YOUR TASK:
The entries that follow need to be printed exactly as they are, minus any pictures.

DATASET RECORDS:
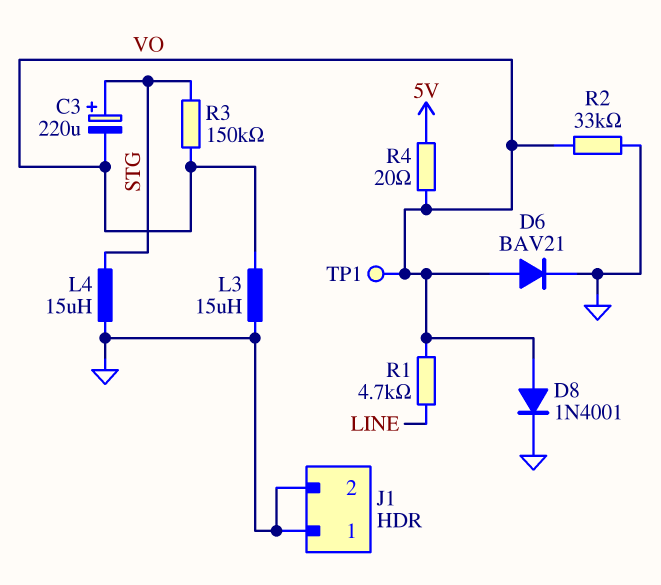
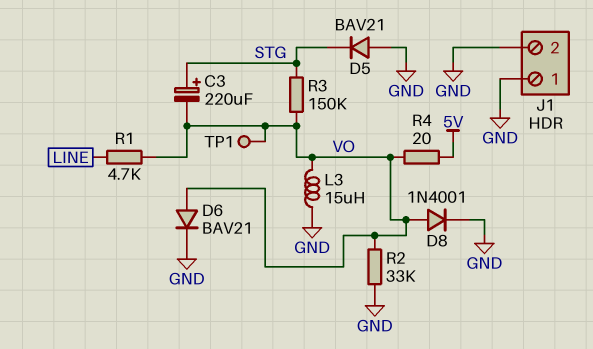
D5: none -> diode BAV21 (A GND, K STG)
L4: 15uH (GND, STG) -> none

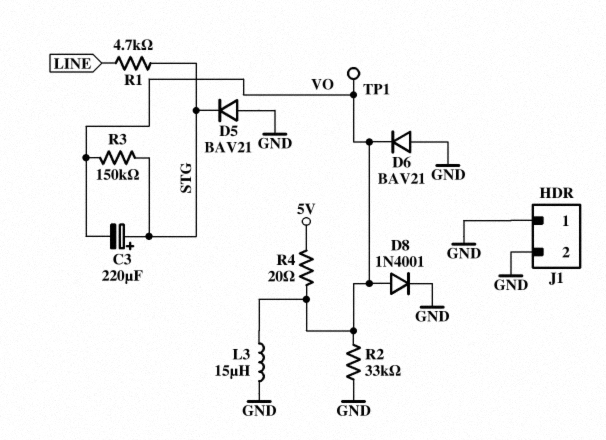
D6: diode BAV21 (A VO, K GND) -> diode BAV21 (A GND, K VO)
R1: 4.7k (LINE, VO) -> 4.7k (LINE, STG)

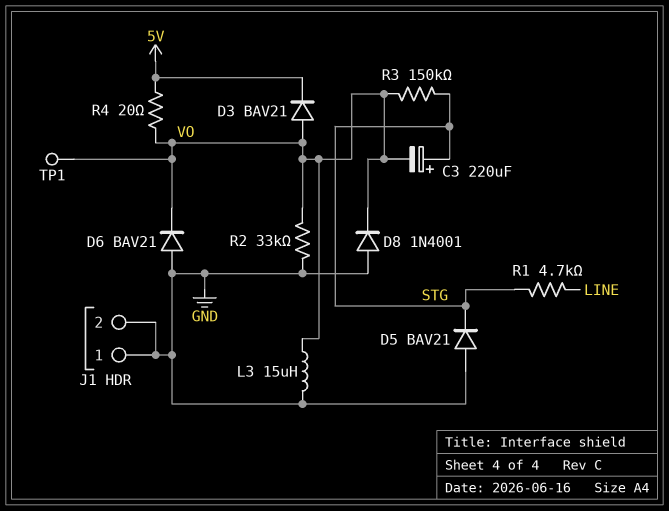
D3: none -> diode BAV21 (A VO, K 5V)
D8: diode 1N4001 (A VO, K GND) -> diode 1N4001 (A GND, K VO)

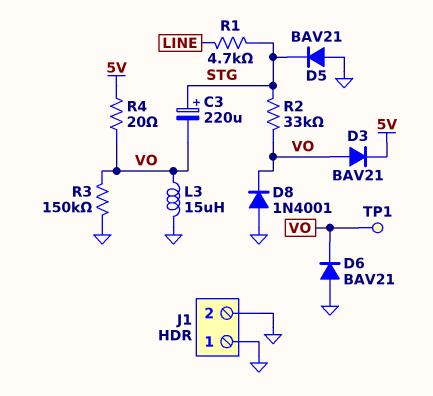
R2: 33k (GND, VO) -> 33k (STG, VO)
R3: 150k (STG, VO) -> 150k (GND, VO)

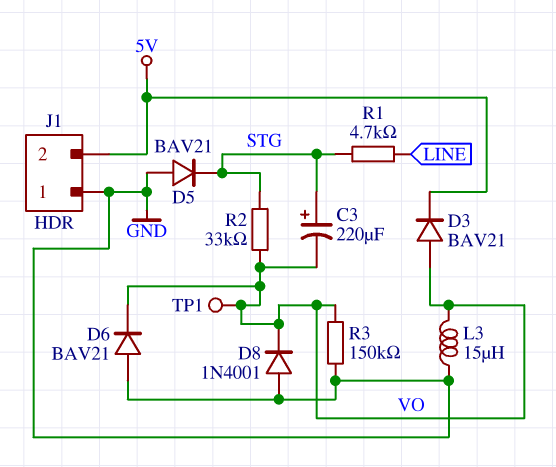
J1 pin 2: GND -> 5V
R4: 20 (5V, VO) -> none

RESPONSE TO THIS EXERCISE:
D5: none -> diode BAV21 (A GND, K STG)
L4: 15uH (GND, STG) -> none

D6: diode BAV21 (A VO, K GND) -> diode BAV21 (A GND, K VO)
R1: 4.7k (LINE, VO) -> 4.7k (LINE, STG)

D3: none -> diode BAV21 (A VO, K 5V)
D8: diode 1N4001 (A VO, K GND) -> diode 1N4001 (A GND, K VO)

R2: 33k (GND, VO) -> 33k (STG, VO)
R3: 150k (STG, VO) -> 150k (GND, VO)

J1 pin 2: GND -> 5V
R4: 20 (5V, VO) -> none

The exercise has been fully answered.